**The problem**
Only the text of the entries below should appear in your exact transcription; leave out every picture.

Start of Data section

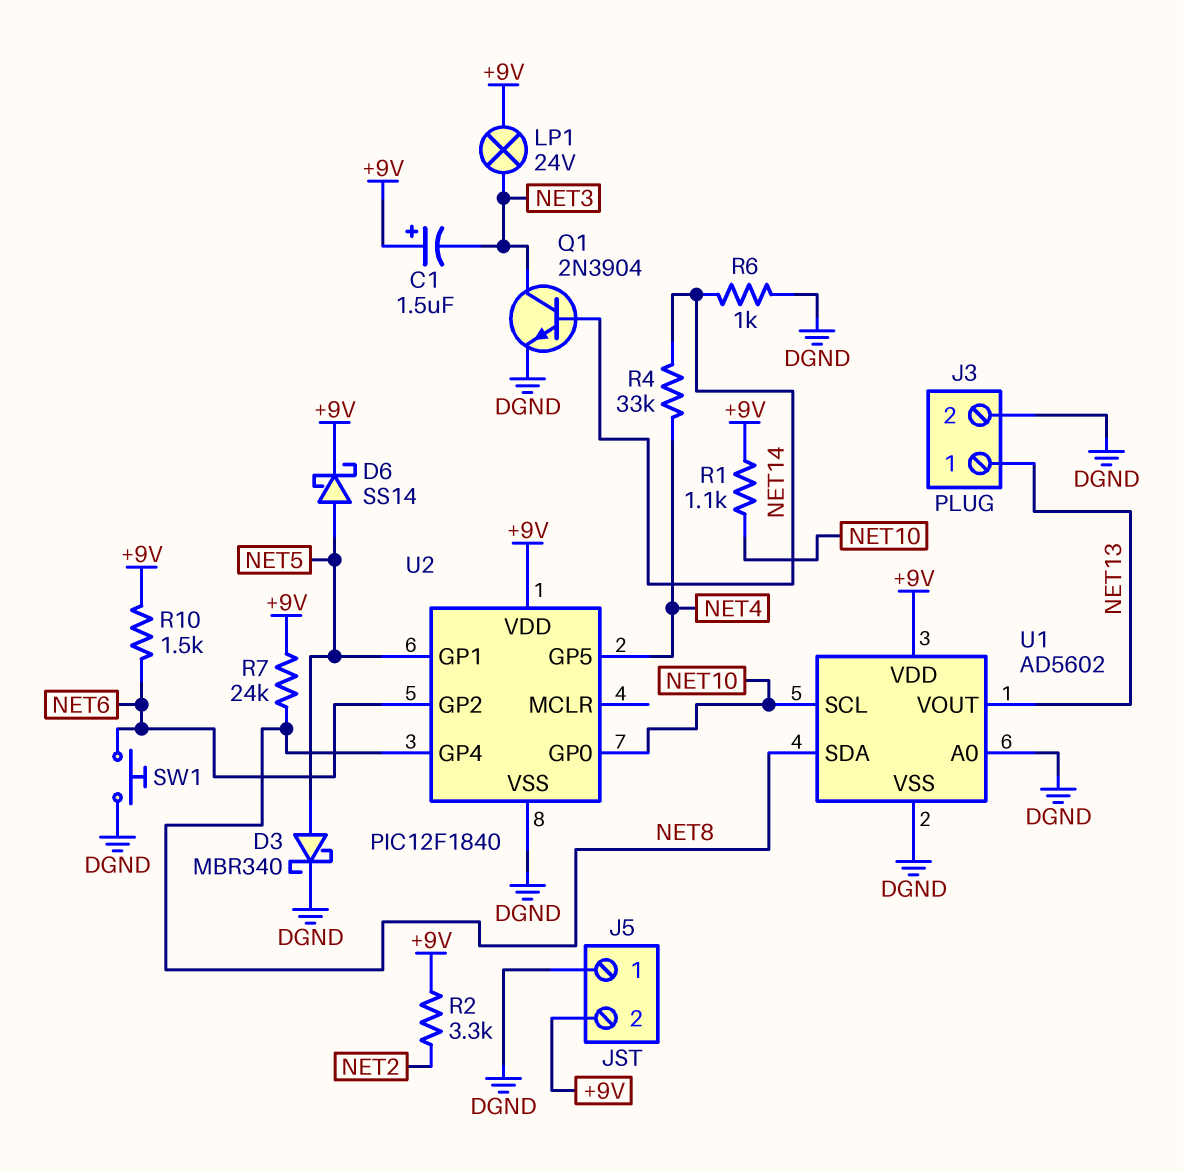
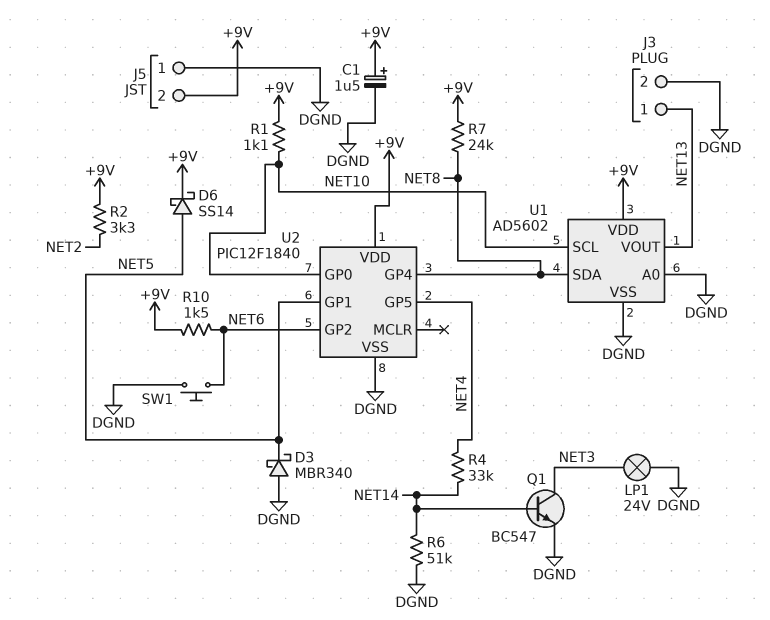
C1: 1.5uF (plus +9V, minus NET3) -> 1.5uF (plus +9V, minus DGND)
D3: schottky MBR340 (A NET5, K DGND) -> schottky MBR340 (A DGND, K NET5)
LP1: lamp 24V (+9V, NET3) -> lamp 24V (DGND, NET3)
Q1: NPN 2N3904 (B NET14, C NET3, E DGND) -> NPN BC547 (B NET14, C NET3, E DGND)
R6: 1k (DGND, NET14) -> 51k (DGND, NET14)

End of Data section

**Solution for this exercise**
C1: 1.5uF (plus +9V, minus NET3) -> 1.5uF (plus +9V, minus DGND)
D3: schottky MBR340 (A NET5, K DGND) -> schottky MBR340 (A DGND, K NET5)
LP1: lamp 24V (+9V, NET3) -> lamp 24V (DGND, NET3)
Q1: NPN 2N3904 (B NET14, C NET3, E DGND) -> NPN BC547 (B NET14, C NET3, E DGND)
R6: 1k (DGND, NET14) -> 51k (DGND, NET14)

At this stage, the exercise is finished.